TASK BRIEF:
Using the data below, return the stretch from the line that contains "black pentagon: (50, 199) -> (56, 268), moved" through the line that contains "black cross: (312, 207) -> (311, 258), moved", both included, exactly as it stands and nothing beyond it.

Items from a data source:
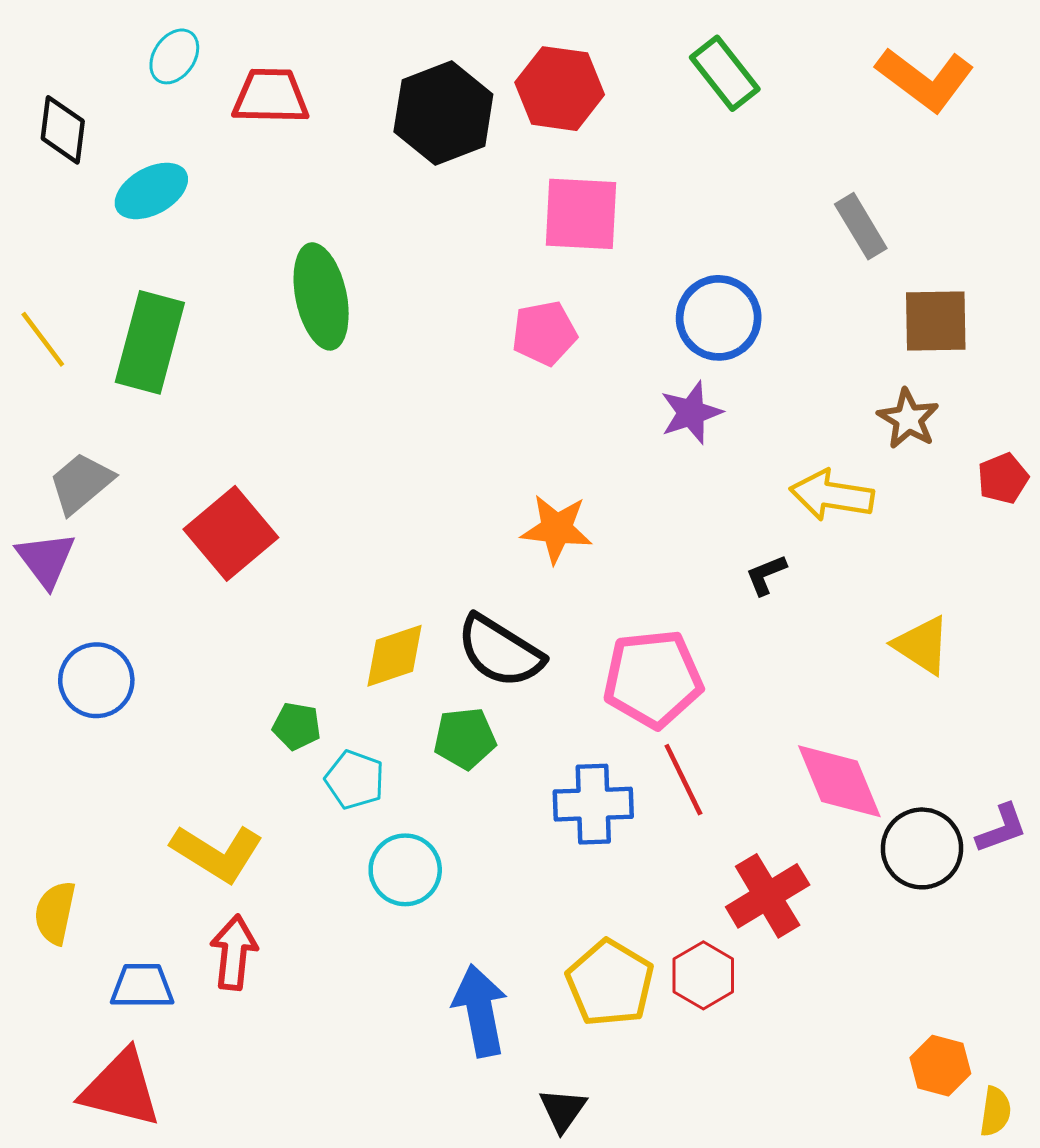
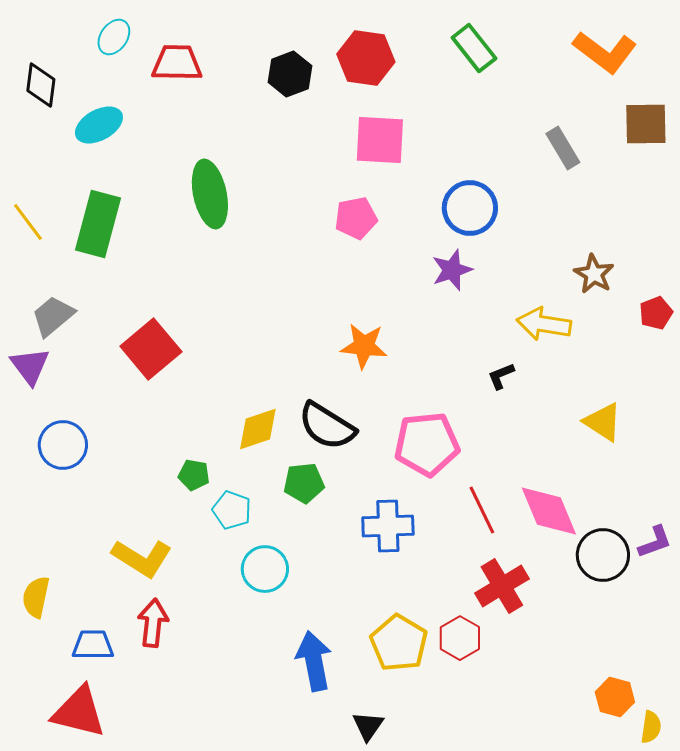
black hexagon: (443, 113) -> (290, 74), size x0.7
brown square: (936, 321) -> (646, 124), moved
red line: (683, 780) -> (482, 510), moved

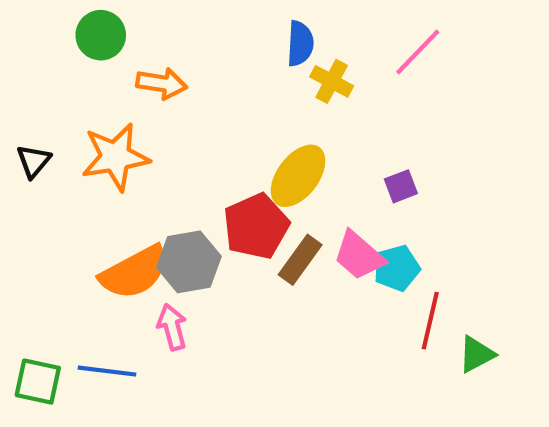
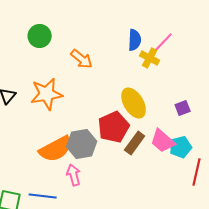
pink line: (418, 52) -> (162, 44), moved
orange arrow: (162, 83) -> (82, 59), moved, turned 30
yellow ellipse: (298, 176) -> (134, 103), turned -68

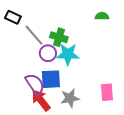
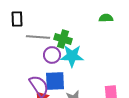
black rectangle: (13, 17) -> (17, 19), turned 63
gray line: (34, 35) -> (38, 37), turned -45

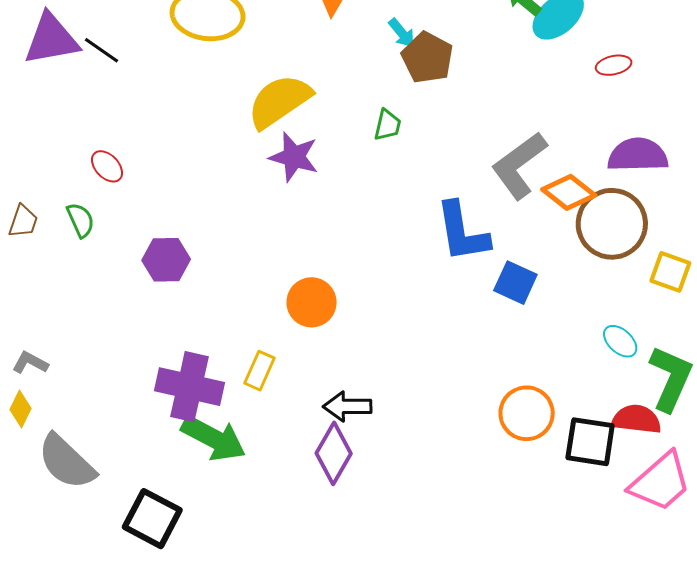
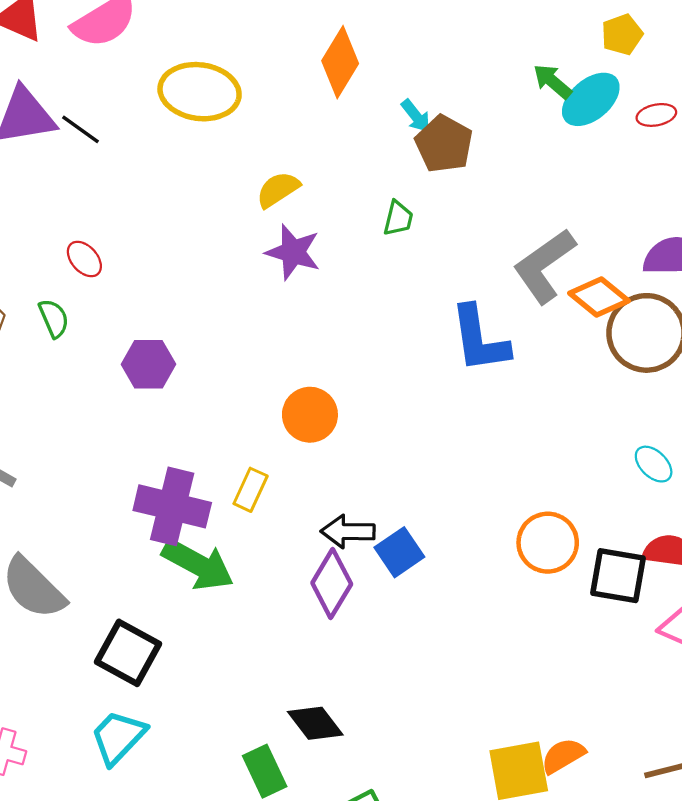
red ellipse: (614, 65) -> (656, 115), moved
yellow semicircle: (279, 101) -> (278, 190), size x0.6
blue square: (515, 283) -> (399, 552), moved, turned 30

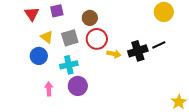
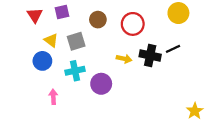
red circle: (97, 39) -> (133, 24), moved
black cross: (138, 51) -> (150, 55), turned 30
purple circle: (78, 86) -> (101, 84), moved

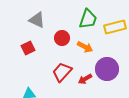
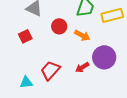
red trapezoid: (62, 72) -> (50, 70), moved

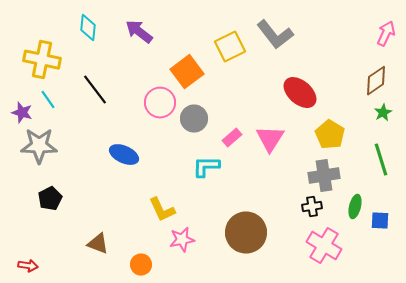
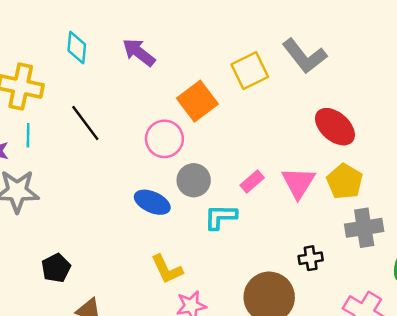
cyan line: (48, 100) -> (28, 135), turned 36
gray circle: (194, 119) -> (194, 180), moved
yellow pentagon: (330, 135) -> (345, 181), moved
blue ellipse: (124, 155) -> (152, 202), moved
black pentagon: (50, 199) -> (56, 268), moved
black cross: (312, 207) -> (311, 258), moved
...
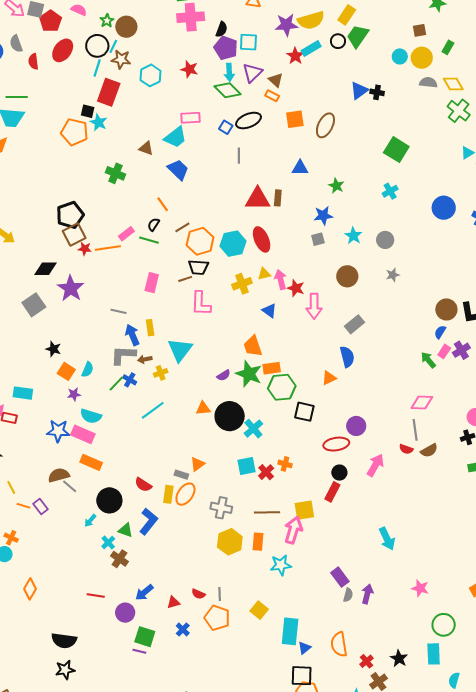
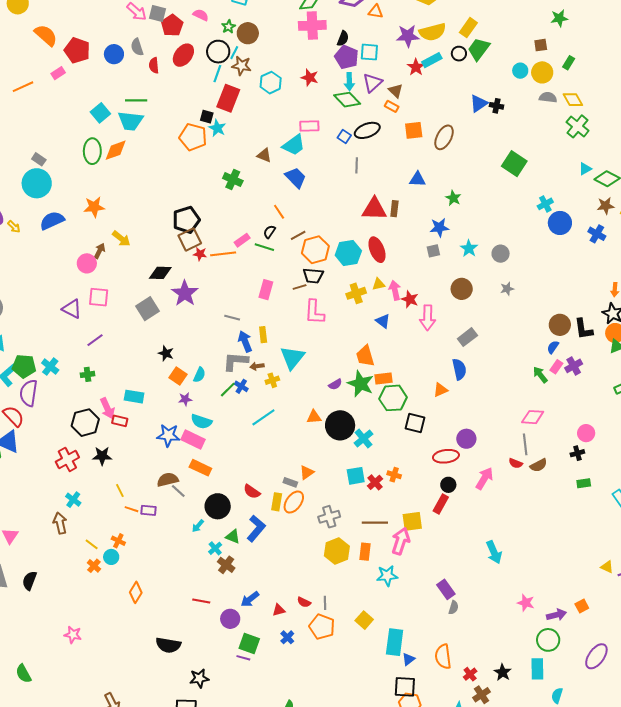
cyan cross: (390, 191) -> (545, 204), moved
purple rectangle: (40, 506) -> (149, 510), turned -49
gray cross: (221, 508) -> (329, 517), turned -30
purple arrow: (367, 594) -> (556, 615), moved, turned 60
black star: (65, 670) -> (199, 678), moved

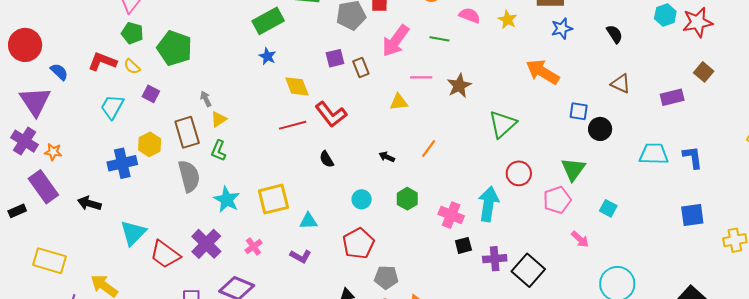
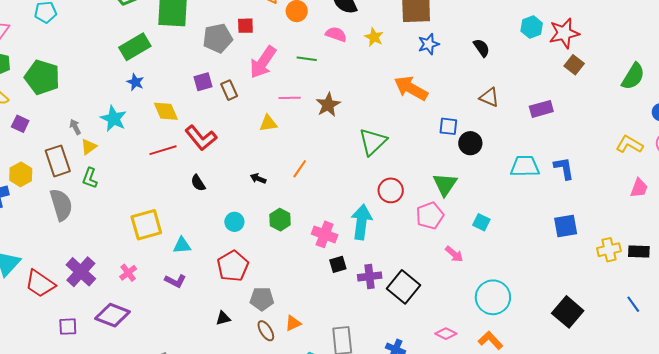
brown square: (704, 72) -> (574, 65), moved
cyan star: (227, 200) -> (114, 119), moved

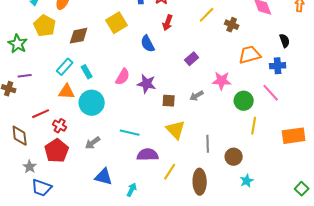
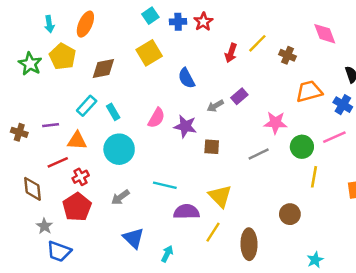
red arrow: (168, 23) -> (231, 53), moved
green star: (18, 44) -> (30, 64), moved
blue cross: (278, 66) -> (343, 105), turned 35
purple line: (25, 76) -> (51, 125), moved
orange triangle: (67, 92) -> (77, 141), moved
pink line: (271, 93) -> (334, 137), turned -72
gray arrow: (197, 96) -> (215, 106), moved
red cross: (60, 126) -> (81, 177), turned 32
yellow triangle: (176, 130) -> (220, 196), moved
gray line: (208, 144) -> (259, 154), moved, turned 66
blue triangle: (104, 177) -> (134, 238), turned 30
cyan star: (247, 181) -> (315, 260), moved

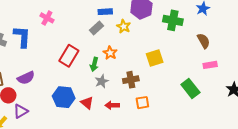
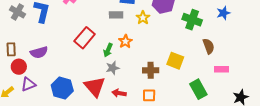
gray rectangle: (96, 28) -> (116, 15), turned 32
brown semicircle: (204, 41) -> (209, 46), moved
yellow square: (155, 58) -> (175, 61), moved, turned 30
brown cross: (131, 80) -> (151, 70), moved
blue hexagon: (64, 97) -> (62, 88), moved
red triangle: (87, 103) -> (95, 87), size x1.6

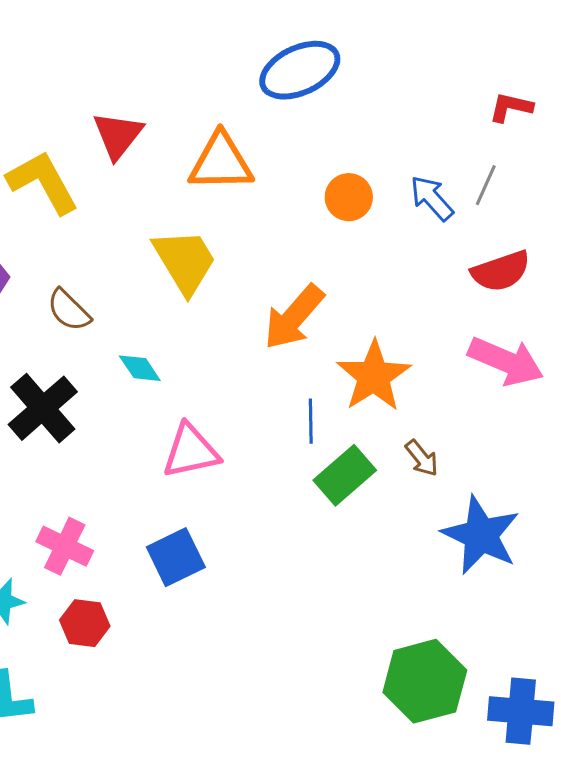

ANSWER FOR THIS EXERCISE:
black pentagon: (50, 199) -> (56, 268), moved
black cross: (312, 207) -> (311, 258), moved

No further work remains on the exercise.